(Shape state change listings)
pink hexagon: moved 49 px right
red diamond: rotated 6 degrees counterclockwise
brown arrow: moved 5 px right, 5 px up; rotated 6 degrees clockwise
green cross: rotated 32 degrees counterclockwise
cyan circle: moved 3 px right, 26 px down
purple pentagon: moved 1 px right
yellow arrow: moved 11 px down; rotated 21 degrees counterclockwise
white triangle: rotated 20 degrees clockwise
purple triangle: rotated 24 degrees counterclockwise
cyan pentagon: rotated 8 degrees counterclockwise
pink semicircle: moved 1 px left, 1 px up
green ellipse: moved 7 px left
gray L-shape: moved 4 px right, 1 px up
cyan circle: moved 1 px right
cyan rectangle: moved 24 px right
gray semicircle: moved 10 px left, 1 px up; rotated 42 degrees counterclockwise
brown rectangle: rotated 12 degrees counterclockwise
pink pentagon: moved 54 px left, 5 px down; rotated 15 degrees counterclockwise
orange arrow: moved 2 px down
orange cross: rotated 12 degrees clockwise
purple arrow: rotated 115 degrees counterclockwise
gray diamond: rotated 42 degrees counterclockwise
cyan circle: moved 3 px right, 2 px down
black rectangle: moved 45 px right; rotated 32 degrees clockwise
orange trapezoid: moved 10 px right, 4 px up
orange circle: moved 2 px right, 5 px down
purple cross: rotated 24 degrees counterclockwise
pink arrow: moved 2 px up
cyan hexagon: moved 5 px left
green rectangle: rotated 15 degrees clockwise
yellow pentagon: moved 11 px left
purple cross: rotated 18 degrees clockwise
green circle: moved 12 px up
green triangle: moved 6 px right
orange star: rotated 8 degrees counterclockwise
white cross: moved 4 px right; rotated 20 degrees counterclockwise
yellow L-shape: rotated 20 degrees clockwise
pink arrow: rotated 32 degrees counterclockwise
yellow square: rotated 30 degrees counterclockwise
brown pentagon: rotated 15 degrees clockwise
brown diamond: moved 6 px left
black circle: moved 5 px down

## WHAT YOU ARE ASKED TO DO
Every line above with the word "down" belongs in the answer, copied as written.

## RESPONSE TO THE TASK
cyan circle: moved 3 px right, 26 px down
yellow arrow: moved 11 px down; rotated 21 degrees counterclockwise
pink pentagon: moved 54 px left, 5 px down; rotated 15 degrees counterclockwise
orange arrow: moved 2 px down
cyan circle: moved 3 px right, 2 px down
orange circle: moved 2 px right, 5 px down
black circle: moved 5 px down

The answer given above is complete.